[[ Source information open ]]
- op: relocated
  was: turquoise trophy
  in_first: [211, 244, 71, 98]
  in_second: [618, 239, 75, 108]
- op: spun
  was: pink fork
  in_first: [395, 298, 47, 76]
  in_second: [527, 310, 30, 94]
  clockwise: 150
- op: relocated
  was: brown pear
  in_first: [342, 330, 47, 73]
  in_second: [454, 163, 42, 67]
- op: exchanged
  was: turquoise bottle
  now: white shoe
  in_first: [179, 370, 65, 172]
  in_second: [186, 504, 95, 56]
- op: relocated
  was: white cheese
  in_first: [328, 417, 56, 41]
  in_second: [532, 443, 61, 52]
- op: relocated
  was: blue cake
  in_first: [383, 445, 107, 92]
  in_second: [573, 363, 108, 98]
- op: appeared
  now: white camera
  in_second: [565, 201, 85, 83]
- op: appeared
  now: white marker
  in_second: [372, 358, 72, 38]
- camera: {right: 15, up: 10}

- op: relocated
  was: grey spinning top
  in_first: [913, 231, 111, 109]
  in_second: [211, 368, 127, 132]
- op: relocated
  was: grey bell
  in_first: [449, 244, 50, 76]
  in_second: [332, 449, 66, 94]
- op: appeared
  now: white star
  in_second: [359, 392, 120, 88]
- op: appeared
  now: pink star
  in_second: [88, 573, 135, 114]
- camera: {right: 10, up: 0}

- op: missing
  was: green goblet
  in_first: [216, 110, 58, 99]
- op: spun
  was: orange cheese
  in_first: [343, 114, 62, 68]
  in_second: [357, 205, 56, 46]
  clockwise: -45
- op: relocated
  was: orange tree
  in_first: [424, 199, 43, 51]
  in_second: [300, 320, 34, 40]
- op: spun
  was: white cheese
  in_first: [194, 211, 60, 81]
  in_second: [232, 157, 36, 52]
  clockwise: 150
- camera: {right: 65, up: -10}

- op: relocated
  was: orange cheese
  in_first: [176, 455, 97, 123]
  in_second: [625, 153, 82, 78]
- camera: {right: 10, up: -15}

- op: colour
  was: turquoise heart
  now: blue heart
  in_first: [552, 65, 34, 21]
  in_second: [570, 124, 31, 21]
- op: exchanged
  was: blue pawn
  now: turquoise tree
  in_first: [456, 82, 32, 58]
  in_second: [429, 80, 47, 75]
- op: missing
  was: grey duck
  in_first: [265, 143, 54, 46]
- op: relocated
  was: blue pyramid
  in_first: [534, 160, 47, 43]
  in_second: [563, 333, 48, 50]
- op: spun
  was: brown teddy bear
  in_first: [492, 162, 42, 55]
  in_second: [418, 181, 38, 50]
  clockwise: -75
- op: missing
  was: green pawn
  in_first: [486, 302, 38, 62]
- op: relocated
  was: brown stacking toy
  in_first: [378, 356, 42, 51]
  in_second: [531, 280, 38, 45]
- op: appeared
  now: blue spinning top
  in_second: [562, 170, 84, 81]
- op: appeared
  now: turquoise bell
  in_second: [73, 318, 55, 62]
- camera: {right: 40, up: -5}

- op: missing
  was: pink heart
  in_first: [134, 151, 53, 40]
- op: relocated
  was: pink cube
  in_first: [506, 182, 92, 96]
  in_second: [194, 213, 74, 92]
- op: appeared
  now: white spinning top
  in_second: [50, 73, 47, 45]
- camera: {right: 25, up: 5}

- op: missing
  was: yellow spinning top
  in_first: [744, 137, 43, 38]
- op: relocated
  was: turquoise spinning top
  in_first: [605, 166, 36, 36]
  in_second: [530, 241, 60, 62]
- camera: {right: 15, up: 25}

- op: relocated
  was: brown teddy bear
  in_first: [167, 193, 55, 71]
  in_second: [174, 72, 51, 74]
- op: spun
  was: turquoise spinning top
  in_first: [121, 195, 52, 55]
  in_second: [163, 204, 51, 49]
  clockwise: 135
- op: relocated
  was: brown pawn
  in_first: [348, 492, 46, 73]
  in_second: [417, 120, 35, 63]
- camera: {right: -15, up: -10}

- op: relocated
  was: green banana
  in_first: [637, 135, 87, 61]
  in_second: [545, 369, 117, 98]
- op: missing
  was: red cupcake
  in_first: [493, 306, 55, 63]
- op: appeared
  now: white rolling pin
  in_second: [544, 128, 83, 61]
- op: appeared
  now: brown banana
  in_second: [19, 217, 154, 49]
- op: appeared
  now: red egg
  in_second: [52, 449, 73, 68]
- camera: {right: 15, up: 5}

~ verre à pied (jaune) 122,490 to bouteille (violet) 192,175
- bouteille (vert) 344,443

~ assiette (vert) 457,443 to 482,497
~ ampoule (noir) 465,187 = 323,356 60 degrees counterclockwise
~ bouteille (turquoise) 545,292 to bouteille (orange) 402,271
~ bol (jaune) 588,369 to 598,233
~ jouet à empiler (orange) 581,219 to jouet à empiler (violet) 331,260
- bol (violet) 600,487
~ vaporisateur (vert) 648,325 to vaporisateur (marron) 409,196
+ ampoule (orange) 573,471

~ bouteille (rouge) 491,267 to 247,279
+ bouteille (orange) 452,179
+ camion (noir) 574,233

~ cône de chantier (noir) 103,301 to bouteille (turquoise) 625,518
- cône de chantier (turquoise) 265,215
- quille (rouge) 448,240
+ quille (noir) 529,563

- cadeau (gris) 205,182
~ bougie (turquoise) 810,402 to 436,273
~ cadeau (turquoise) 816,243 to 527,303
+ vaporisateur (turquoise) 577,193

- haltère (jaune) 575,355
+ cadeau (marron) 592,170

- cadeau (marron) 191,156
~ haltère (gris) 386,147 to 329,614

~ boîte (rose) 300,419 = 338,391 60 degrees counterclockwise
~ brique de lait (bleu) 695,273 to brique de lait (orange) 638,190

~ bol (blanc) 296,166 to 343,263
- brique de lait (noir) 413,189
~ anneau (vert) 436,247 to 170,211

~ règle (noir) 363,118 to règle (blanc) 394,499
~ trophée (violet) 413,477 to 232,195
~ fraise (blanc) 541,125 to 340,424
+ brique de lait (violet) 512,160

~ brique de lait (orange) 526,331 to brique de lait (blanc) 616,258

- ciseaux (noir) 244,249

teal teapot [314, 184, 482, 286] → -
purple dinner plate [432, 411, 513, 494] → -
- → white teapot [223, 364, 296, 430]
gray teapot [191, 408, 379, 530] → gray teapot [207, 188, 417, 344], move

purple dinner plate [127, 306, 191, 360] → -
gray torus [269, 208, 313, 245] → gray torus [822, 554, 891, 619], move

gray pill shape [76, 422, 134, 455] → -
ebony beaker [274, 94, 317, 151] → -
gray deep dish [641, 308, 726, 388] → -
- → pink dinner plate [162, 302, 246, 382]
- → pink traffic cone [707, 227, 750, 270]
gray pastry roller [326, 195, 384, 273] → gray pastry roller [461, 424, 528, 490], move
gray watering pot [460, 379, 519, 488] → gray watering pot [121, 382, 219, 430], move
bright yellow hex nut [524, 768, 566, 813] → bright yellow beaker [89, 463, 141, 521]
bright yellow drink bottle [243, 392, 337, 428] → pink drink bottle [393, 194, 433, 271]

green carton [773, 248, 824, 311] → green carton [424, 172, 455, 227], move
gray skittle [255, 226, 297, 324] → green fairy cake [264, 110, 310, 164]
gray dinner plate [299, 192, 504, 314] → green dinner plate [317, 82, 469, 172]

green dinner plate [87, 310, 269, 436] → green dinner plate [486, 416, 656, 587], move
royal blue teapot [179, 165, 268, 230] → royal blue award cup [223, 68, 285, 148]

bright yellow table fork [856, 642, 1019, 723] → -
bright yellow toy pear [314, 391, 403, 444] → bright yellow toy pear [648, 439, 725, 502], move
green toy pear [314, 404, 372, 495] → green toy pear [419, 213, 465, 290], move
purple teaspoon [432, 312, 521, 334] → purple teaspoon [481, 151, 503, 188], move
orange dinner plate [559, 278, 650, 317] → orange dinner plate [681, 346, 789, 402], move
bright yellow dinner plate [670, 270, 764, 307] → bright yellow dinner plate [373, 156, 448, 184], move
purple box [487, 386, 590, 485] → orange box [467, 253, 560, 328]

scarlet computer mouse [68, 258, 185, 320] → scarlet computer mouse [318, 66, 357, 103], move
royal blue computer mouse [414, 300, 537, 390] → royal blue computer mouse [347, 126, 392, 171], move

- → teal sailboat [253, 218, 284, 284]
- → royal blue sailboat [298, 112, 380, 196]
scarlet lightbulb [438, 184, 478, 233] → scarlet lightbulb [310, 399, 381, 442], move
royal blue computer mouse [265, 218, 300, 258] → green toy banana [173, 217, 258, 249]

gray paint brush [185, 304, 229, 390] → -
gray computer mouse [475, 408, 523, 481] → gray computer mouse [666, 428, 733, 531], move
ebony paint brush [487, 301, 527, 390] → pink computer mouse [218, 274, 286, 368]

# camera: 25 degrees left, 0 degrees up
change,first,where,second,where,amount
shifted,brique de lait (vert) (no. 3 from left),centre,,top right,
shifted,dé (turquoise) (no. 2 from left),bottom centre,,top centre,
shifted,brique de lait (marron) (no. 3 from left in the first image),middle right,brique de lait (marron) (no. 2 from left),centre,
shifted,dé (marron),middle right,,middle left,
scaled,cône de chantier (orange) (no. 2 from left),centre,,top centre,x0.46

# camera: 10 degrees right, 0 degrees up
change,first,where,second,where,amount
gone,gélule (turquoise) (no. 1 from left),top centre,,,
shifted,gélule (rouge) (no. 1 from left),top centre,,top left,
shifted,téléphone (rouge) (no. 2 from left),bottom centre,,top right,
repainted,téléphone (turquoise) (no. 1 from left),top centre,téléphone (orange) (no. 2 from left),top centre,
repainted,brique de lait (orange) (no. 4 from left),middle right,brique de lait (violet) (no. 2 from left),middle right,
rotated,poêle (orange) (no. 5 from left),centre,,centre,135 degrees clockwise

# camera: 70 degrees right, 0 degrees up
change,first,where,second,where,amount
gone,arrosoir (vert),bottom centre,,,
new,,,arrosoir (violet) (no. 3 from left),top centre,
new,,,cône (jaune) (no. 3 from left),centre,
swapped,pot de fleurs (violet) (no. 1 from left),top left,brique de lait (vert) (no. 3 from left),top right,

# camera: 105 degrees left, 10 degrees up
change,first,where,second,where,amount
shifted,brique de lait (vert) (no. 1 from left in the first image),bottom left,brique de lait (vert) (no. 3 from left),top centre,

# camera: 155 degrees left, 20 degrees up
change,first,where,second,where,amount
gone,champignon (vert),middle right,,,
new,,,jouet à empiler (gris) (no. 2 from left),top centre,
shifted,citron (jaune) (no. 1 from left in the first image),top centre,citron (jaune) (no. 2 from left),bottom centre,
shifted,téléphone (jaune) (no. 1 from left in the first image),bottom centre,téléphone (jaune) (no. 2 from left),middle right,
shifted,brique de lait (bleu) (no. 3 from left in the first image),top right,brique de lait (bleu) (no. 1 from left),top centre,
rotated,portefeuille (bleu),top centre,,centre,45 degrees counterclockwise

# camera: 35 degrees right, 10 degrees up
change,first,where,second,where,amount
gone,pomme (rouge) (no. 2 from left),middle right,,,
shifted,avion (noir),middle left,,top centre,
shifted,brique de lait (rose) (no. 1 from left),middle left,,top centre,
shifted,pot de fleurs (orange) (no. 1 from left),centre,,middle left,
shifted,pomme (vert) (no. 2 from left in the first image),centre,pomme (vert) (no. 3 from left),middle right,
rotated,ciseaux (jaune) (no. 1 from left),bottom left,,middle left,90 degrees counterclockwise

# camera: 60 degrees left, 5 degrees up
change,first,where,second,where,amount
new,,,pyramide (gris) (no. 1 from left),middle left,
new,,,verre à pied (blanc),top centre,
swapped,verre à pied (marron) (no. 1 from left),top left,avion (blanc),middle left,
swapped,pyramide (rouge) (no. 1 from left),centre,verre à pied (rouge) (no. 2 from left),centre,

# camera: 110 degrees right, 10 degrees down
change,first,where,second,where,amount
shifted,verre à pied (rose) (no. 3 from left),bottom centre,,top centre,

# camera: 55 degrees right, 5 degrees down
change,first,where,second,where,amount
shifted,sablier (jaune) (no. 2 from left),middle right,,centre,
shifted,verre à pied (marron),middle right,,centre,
[[ Source information closed ]]
What the exercise asks:
Beginning with the first line of the entries, repeat each line exactly until you have reproduced the one containing "in_second: [372, 358, 72, 38]", and add nothing further.

Exercise solution:
- op: relocated
  was: turquoise trophy
  in_first: [211, 244, 71, 98]
  in_second: [618, 239, 75, 108]
- op: spun
  was: pink fork
  in_first: [395, 298, 47, 76]
  in_second: [527, 310, 30, 94]
  clockwise: 150
- op: relocated
  was: brown pear
  in_first: [342, 330, 47, 73]
  in_second: [454, 163, 42, 67]
- op: exchanged
  was: turquoise bottle
  now: white shoe
  in_first: [179, 370, 65, 172]
  in_second: [186, 504, 95, 56]
- op: relocated
  was: white cheese
  in_first: [328, 417, 56, 41]
  in_second: [532, 443, 61, 52]
- op: relocated
  was: blue cake
  in_first: [383, 445, 107, 92]
  in_second: [573, 363, 108, 98]
- op: appeared
  now: white camera
  in_second: [565, 201, 85, 83]
- op: appeared
  now: white marker
  in_second: [372, 358, 72, 38]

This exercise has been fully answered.